Task goal. Your task is to repeat exactly the lines below between the line holding "(459, 207) = (310, 321): red" and the line holding "(606, 207) = (516, 257): green", inclusive, and only those.

Exercise inputs.
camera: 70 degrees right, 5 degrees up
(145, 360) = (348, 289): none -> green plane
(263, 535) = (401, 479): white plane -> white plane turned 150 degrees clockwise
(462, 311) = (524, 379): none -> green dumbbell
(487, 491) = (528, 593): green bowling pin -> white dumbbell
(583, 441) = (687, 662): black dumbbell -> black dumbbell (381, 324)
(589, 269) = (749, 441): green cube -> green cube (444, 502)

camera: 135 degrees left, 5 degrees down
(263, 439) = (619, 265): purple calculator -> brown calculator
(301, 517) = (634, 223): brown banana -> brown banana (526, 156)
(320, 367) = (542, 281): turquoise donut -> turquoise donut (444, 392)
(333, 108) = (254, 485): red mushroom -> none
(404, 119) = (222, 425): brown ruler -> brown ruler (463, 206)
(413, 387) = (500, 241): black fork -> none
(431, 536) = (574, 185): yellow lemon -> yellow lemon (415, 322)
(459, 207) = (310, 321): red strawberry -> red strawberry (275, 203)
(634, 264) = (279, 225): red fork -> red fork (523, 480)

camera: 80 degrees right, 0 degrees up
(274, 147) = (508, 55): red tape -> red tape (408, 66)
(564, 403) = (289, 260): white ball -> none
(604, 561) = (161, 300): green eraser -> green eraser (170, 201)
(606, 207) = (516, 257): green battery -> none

...

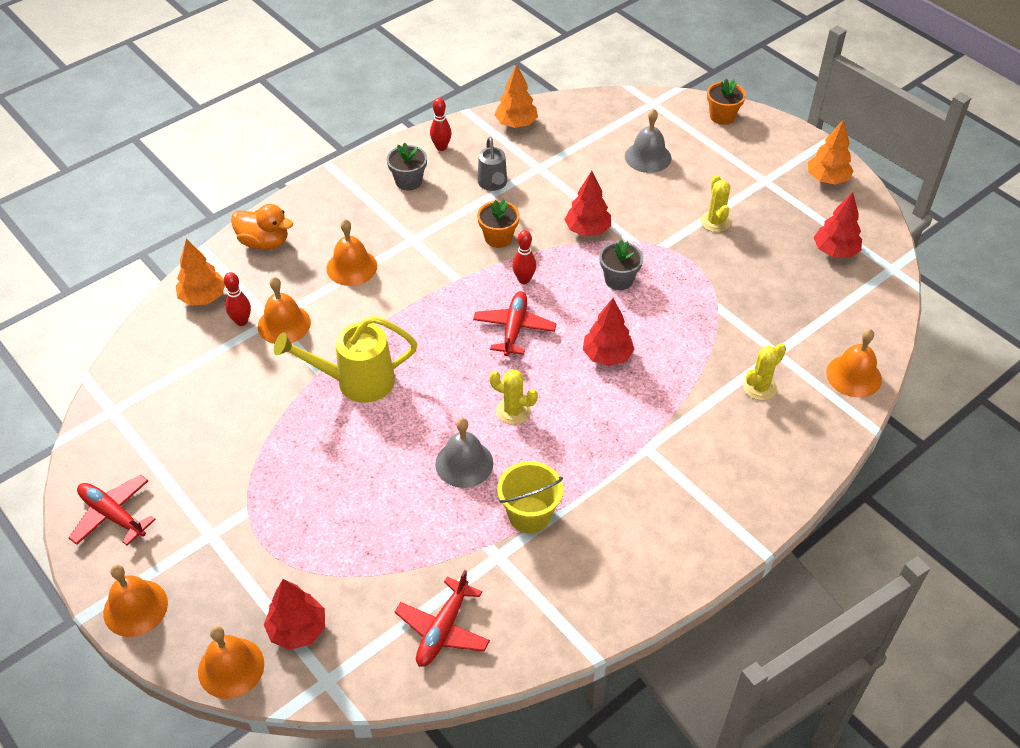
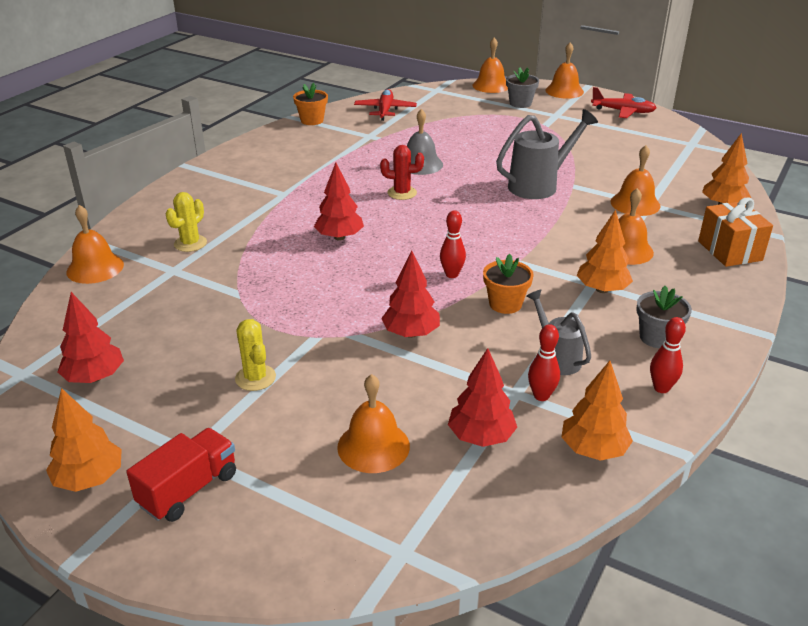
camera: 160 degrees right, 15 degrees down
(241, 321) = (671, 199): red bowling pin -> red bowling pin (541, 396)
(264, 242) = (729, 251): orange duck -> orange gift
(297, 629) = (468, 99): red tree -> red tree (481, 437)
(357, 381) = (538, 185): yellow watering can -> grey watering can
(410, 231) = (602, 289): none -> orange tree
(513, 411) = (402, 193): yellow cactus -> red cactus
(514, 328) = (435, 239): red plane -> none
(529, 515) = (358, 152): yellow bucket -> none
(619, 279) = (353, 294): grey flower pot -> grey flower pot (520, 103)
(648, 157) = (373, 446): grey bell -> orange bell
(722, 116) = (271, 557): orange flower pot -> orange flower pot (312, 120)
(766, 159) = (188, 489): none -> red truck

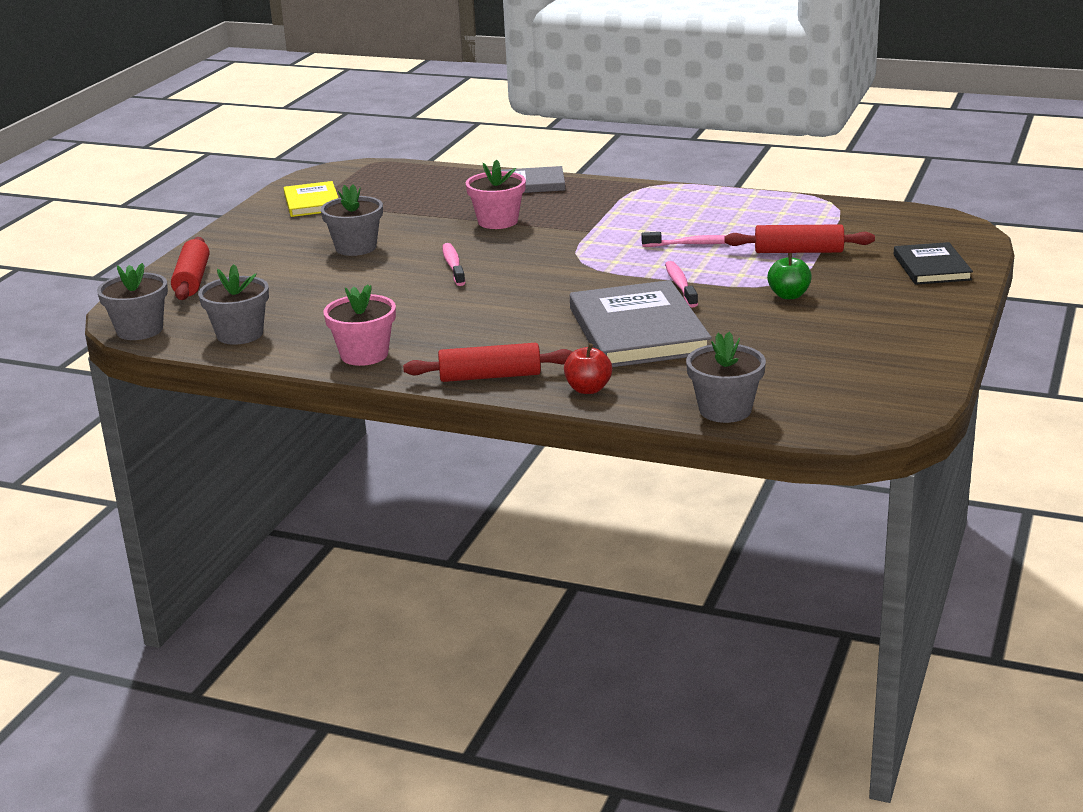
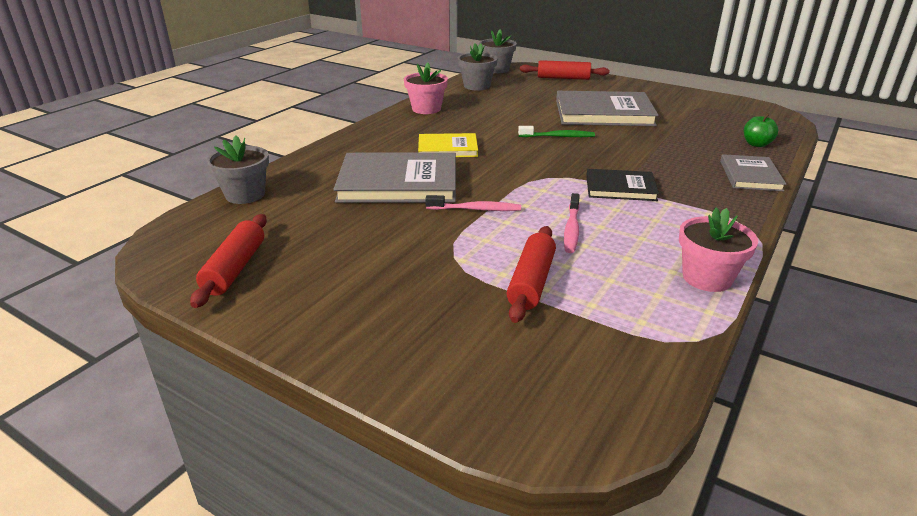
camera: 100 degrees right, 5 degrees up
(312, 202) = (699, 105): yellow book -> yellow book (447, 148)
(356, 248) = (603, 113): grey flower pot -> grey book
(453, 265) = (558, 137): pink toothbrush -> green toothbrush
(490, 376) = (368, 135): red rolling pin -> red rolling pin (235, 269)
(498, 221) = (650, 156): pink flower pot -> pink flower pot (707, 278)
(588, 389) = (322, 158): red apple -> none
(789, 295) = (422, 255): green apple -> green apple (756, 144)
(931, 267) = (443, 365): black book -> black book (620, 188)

...

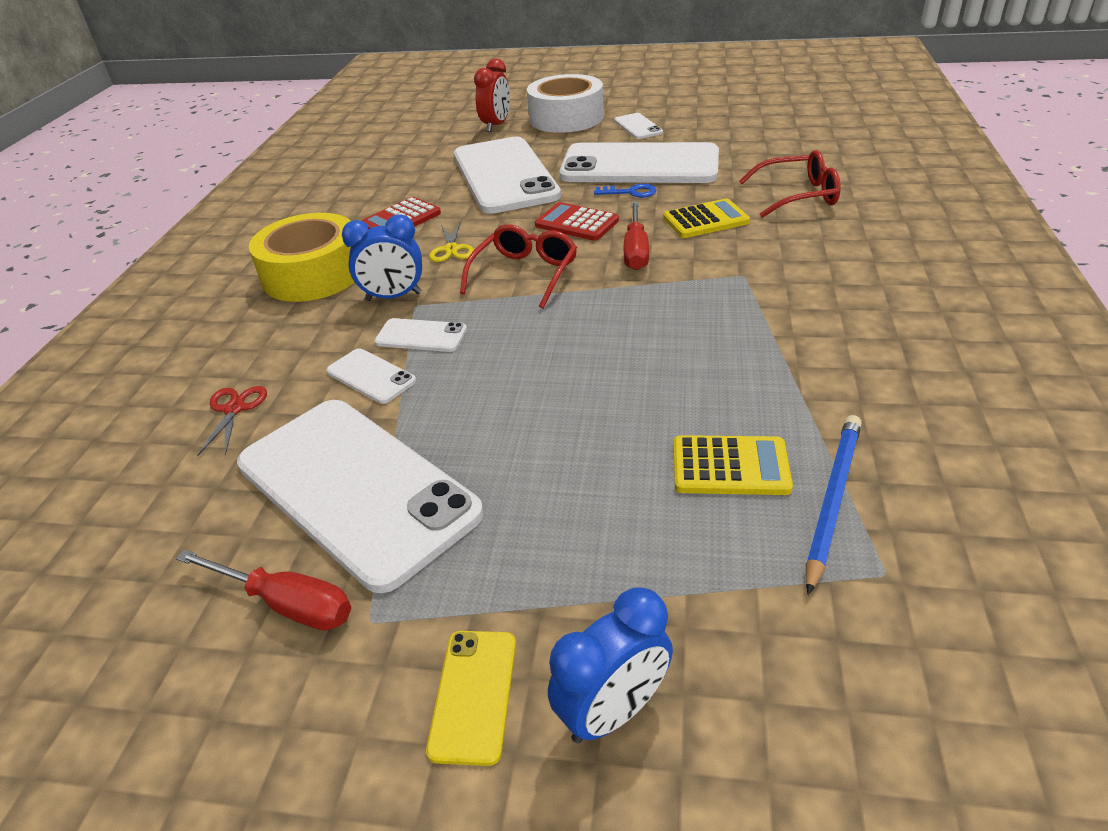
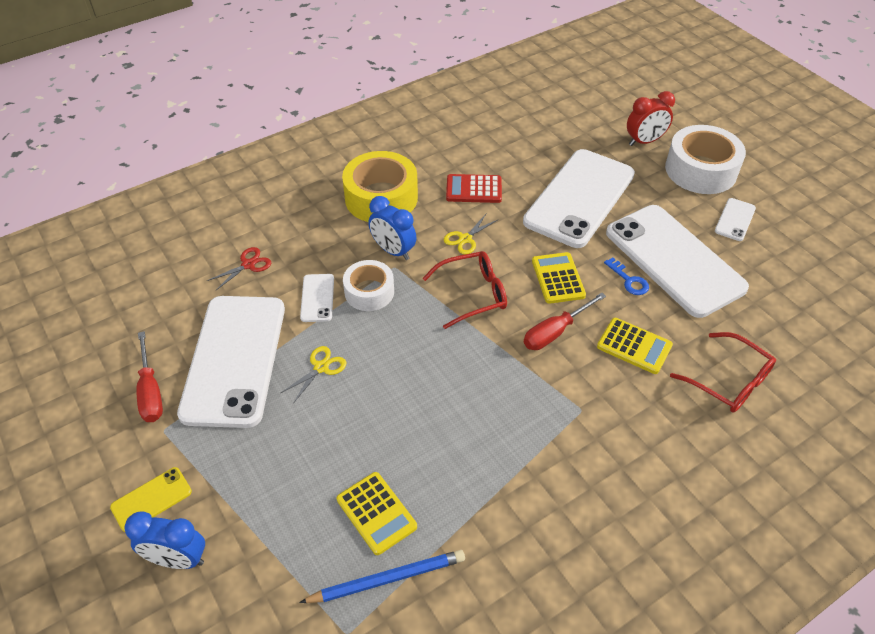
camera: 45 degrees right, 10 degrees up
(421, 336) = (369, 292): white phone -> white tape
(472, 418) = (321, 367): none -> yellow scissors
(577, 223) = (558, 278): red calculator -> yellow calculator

Completed task.
(459, 207) = (310, 321): red strawberry -> red strawberry (275, 203)
(634, 264) = (279, 225): red fork -> red fork (523, 480)

camera: 80 degrees right, 0 degrees up
(274, 147) = (508, 55): red tape -> red tape (408, 66)
(564, 403) = (289, 260): white ball -> none
(604, 561) = (161, 300): green eraser -> green eraser (170, 201)
(606, 207) = (516, 257): green battery -> none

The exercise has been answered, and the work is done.